▶ REQUIRED ACTION
Give back the entire listing exactly as it was provided.

▶ DATA RECORDS
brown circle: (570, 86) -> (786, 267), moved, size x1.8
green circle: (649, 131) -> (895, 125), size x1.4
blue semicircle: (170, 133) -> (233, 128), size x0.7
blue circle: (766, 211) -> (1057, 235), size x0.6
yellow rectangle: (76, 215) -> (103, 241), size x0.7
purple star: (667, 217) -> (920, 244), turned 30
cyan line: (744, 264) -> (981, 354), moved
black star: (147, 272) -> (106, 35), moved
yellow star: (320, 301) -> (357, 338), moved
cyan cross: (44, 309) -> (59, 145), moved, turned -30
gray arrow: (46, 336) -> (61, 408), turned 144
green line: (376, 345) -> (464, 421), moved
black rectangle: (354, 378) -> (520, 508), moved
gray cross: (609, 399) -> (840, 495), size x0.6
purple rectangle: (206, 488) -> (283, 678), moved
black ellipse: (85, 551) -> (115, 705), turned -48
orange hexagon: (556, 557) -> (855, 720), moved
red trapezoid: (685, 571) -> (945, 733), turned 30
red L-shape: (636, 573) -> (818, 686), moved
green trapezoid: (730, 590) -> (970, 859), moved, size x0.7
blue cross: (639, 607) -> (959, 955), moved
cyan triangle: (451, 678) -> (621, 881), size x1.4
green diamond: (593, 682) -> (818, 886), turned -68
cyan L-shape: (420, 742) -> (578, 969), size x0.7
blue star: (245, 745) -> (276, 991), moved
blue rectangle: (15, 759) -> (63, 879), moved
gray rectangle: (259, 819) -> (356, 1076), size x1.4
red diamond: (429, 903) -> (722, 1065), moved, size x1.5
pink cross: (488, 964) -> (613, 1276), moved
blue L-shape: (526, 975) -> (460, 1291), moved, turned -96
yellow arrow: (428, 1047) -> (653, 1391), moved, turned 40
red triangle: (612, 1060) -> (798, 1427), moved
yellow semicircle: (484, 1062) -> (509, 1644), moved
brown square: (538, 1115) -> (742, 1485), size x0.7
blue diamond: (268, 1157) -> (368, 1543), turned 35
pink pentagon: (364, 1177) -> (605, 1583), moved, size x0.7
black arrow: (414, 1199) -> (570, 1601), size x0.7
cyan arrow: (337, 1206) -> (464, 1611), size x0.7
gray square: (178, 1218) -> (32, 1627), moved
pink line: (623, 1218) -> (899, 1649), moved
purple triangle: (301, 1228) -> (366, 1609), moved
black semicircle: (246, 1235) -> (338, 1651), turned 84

▶ WRITTEN ANSWER
brown circle: (570, 86) -> (786, 267), moved, size x1.8
green circle: (649, 131) -> (895, 125), size x1.4
blue semicircle: (170, 133) -> (233, 128), size x0.7
blue circle: (766, 211) -> (1057, 235), size x0.6
yellow rectangle: (76, 215) -> (103, 241), size x0.7
purple star: (667, 217) -> (920, 244), turned 30
cyan line: (744, 264) -> (981, 354), moved
black star: (147, 272) -> (106, 35), moved
yellow star: (320, 301) -> (357, 338), moved
cyan cross: (44, 309) -> (59, 145), moved, turned -30
gray arrow: (46, 336) -> (61, 408), turned 144
green line: (376, 345) -> (464, 421), moved
black rectangle: (354, 378) -> (520, 508), moved
gray cross: (609, 399) -> (840, 495), size x0.6
purple rectangle: (206, 488) -> (283, 678), moved
black ellipse: (85, 551) -> (115, 705), turned -48
orange hexagon: (556, 557) -> (855, 720), moved
red trapezoid: (685, 571) -> (945, 733), turned 30
red L-shape: (636, 573) -> (818, 686), moved
green trapezoid: (730, 590) -> (970, 859), moved, size x0.7
blue cross: (639, 607) -> (959, 955), moved
cyan triangle: (451, 678) -> (621, 881), size x1.4
green diamond: (593, 682) -> (818, 886), turned -68
cyan L-shape: (420, 742) -> (578, 969), size x0.7
blue star: (245, 745) -> (276, 991), moved
blue rectangle: (15, 759) -> (63, 879), moved
gray rectangle: (259, 819) -> (356, 1076), size x1.4
red diamond: (429, 903) -> (722, 1065), moved, size x1.5
pink cross: (488, 964) -> (613, 1276), moved
blue L-shape: (526, 975) -> (460, 1291), moved, turned -96
yellow arrow: (428, 1047) -> (653, 1391), moved, turned 40
red triangle: (612, 1060) -> (798, 1427), moved
yellow semicircle: (484, 1062) -> (509, 1644), moved
brown square: (538, 1115) -> (742, 1485), size x0.7
blue diamond: (268, 1157) -> (368, 1543), turned 35
pink pentagon: (364, 1177) -> (605, 1583), moved, size x0.7
black arrow: (414, 1199) -> (570, 1601), size x0.7
cyan arrow: (337, 1206) -> (464, 1611), size x0.7
gray square: (178, 1218) -> (32, 1627), moved
pink line: (623, 1218) -> (899, 1649), moved
purple triangle: (301, 1228) -> (366, 1609), moved
black semicircle: (246, 1235) -> (338, 1651), turned 84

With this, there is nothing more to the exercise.